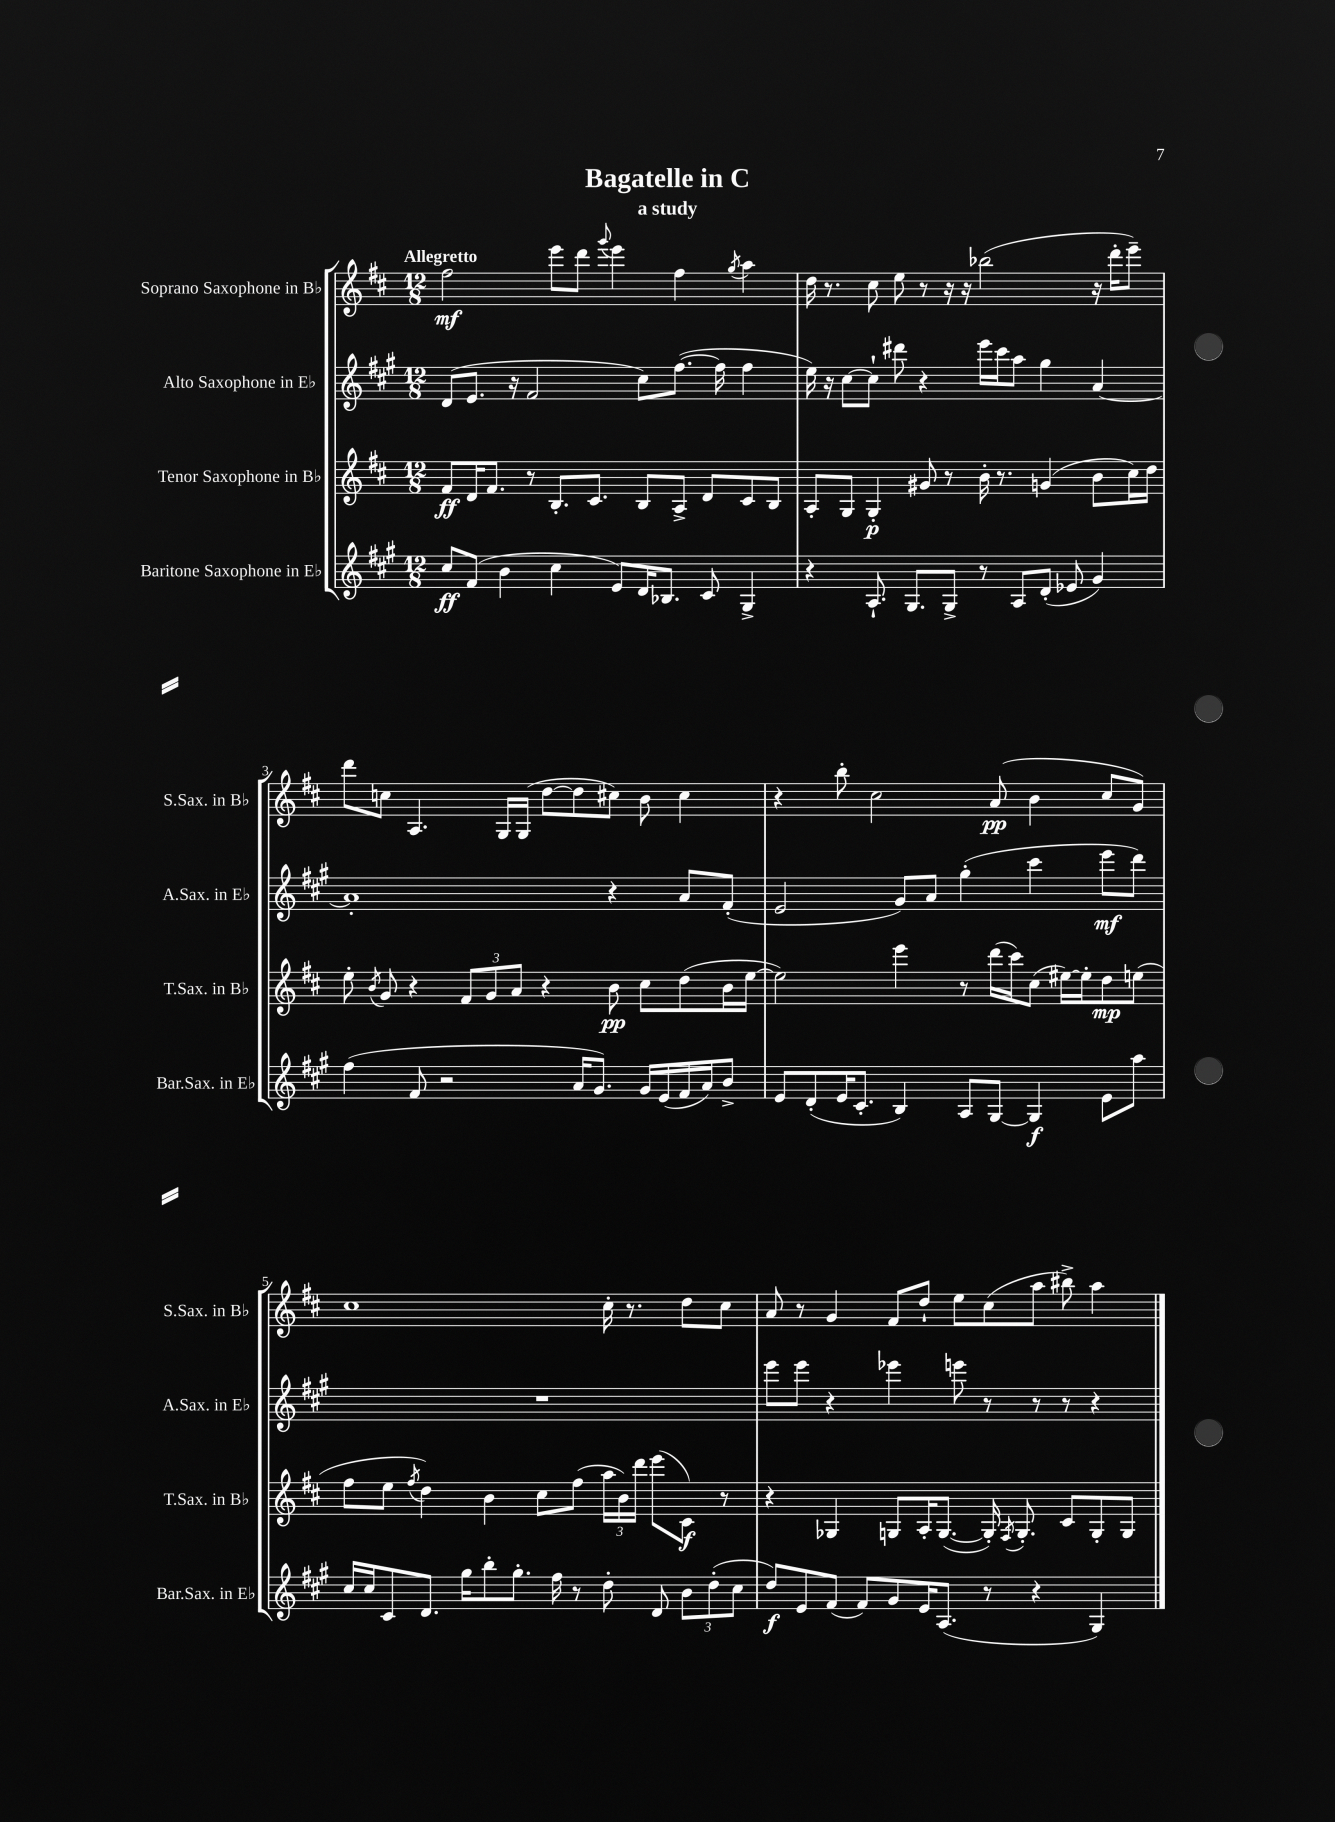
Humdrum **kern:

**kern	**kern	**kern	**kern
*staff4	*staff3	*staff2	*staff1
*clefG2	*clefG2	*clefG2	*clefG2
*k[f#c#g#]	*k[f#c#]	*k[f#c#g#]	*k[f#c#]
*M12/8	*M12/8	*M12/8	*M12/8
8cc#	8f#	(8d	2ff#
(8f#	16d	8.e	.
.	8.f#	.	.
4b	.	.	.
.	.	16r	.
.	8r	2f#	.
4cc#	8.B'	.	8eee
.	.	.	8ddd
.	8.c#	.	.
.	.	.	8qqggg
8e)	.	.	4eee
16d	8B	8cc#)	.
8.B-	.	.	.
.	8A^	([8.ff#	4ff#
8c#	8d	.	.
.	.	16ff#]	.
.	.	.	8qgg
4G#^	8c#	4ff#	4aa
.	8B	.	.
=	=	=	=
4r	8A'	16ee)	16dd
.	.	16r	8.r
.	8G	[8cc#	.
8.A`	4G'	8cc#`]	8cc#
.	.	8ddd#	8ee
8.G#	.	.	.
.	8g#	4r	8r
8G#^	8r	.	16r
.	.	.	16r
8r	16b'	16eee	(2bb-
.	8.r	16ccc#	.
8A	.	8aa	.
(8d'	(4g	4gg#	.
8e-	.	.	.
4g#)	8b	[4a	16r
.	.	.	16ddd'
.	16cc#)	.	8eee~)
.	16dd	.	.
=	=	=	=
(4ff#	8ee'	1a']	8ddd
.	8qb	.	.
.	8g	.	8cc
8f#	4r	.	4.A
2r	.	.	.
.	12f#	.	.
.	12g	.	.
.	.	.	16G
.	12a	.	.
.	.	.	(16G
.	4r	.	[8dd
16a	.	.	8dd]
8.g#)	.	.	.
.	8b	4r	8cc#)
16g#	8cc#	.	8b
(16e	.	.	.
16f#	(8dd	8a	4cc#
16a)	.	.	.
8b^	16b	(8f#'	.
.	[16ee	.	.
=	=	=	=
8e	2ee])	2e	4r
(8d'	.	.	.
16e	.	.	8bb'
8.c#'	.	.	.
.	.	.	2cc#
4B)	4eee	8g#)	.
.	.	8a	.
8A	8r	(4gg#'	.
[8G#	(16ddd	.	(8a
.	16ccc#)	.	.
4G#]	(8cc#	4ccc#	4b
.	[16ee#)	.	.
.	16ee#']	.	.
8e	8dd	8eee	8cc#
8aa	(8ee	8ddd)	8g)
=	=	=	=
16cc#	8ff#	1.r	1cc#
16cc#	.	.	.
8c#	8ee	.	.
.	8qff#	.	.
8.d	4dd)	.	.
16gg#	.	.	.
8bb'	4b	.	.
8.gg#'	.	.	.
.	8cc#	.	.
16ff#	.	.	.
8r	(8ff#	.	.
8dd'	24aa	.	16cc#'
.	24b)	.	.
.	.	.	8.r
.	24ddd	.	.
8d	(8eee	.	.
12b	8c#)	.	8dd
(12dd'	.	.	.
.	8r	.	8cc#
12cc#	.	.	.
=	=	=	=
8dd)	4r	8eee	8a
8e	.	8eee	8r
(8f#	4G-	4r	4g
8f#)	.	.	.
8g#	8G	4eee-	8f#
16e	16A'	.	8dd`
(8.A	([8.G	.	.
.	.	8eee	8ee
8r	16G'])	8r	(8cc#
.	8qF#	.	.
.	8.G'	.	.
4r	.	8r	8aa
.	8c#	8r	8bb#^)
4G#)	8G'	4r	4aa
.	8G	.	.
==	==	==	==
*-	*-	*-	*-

+---+

▶ [Set exercise] Return the Humdrum **kern notation in the data above line for line, character for character, and leave the picture out of your answer.

▶ [Answer for the task]
Humdrum **kern:

**kern	**kern	**kern	**kern
*staff4	*staff3	*staff2	*staff1
*clefG2	*clefG2	*clefG2	*clefG2
*k[f#c#g#]	*k[f#c#]	*k[f#c#g#]	*k[f#c#]
*M12/8	*M12/8	*M12/8	*M12/8
8cc#	8f#	(8d	2ff#
(8f#	16d	8.e	.
.	8.f#	.	.
4b	.	.	.
.	.	16r	.
.	8r	2f#	.
4cc#	8.B'	.	8eee
.	.	.	8ddd
.	8.c#	.	.
.	.	.	8qqggg
8e)	.	.	4eee
16d	8B	8cc#)	.
8.B-	.	.	.
.	8A^	([8.ff#	4ff#
8c#	8d	.	.
.	.	16ff#]	.
.	.	.	8qgg
4G#^	8c#	4ff#	4aa
.	8B	.	.
=	=	=	=
4r	8A'	16ee)	16dd
.	.	16r	8.r
.	8G	[8cc#	.
8.A`	4G'	8cc#`]	8cc#
.	.	8ddd#	8ee
8.G#	.	.	.
.	8g#	4r	8r
8G#^	8r	.	16r
.	.	.	16r
8r	16b'	16eee	(2bb-
.	8.r	16ccc#	.
8A	.	8aa	.
(8d'	(4g	4gg#	.
8e-	.	.	.
4g#)	8b	[4a	16r
.	.	.	16ddd'
.	16cc#)	.	8eee~)
.	16dd	.	.
=	=	=	=
(4ff#	8ee'	1a']	8ddd
.	8qb	.	.
.	8g	.	8cc
8f#	4r	.	4.A
2r	.	.	.
.	12f#	.	.
.	12g	.	.
.	.	.	16G
.	12a	.	.
.	.	.	(16G
.	4r	.	[8dd
16a	.	.	8dd]
8.g#)	.	.	.
.	8b	4r	8cc#)
16g#	8cc#	.	8b
(16e	.	.	.
16f#	(8dd	8a	4cc#
16a)	.	.	.
8b^	16b	(8f#'	.
.	[16ee	.	.
=	=	=	=
8e	2ee])	2e	4r
(8d'	.	.	.
16e	.	.	8bb'
8.c#'	.	.	.
.	.	.	2cc#
4B)	4eee	8g#)	.
.	.	8a	.
8A	8r	(4gg#'	.
[8G#	(16ddd	.	(8a
.	16ccc#)	.	.
4G#]	(8cc#	4ccc#	4b
.	[16ee#)	.	.
.	16ee#']	.	.
8e	8dd	8eee	8cc#
8aa	(8ee	8ddd)	8g)
=	=	=	=
16cc#	8ff#	1.r	1cc#
16cc#	.	.	.
8c#	8ee	.	.
.	8qff#	.	.
8.d	4dd)	.	.
16gg#	.	.	.
8bb'	4b	.	.
8.gg#'	.	.	.
.	8cc#	.	.
16ff#	.	.	.
8r	(8ff#	.	.
8dd'	24aa	.	16cc#'
.	24b)	.	.
.	.	.	8.r
.	24ddd	.	.
8d	(8eee	.	.
12b	8c#)	.	8dd
(12dd'	.	.	.
.	8r	.	8cc#
12cc#	.	.	.
=	=	=	=
8dd)	4r	8eee	8a
8e	.	8eee	8r
(8f#	4G-	4r	4g
8f#)	.	.	.
8g#	8G	4eee-	8f#
16e	16A'	.	8dd`
(8.A	([8.G	.	.
.	.	8eee	8ee
8r	16G'])	8r	(8cc#
.	8qF#	.	.
.	8.G'	.	.
4r	.	8r	8aa
.	8c#	8r	8bb#^)
4G#)	8G'	4r	4aa
.	8G	.	.
==	==	==	==
*-	*-	*-	*-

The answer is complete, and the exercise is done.